#### Problem requirements
The required result is each line of the entries below containing the string "bottle".

#### Entries shown
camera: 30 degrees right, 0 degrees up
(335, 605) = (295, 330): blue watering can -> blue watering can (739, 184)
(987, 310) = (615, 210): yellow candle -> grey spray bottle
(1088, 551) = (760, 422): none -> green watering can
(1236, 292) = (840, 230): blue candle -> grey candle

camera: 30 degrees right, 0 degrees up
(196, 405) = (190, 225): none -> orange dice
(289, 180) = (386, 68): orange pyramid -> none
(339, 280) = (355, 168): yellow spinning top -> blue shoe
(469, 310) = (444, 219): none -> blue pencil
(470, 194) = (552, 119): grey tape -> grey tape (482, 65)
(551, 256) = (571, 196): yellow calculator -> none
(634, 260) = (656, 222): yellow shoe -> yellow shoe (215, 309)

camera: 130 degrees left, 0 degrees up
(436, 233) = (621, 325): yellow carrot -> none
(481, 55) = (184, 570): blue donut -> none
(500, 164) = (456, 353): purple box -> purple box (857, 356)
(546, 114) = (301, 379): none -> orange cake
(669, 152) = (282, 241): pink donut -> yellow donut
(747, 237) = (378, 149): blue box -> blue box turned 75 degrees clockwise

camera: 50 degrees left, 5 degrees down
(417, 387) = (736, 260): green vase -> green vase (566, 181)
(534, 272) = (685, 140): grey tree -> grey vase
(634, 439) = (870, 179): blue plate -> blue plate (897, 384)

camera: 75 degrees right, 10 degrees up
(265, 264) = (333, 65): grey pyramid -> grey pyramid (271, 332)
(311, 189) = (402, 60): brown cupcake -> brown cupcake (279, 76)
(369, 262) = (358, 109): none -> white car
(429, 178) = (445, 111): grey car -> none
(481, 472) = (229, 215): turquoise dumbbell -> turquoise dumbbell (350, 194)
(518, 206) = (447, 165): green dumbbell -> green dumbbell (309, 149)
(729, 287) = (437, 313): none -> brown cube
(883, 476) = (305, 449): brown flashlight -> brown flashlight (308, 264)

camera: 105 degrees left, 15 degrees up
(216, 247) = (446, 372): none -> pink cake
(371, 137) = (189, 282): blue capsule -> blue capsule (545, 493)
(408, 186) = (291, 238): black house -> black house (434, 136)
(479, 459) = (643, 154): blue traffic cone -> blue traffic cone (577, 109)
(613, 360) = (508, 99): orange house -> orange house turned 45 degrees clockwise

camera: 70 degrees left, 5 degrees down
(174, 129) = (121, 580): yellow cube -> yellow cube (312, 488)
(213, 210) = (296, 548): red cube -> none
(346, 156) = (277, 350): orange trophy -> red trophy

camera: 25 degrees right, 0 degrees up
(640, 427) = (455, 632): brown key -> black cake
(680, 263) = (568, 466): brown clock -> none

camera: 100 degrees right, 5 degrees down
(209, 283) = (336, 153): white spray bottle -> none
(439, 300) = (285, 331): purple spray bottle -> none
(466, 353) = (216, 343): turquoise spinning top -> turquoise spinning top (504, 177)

#### Response to the exercise
(987, 310) = (615, 210): yellow candle -> grey spray bottle
(209, 283) = (336, 153): white spray bottle -> none
(439, 300) = (285, 331): purple spray bottle -> none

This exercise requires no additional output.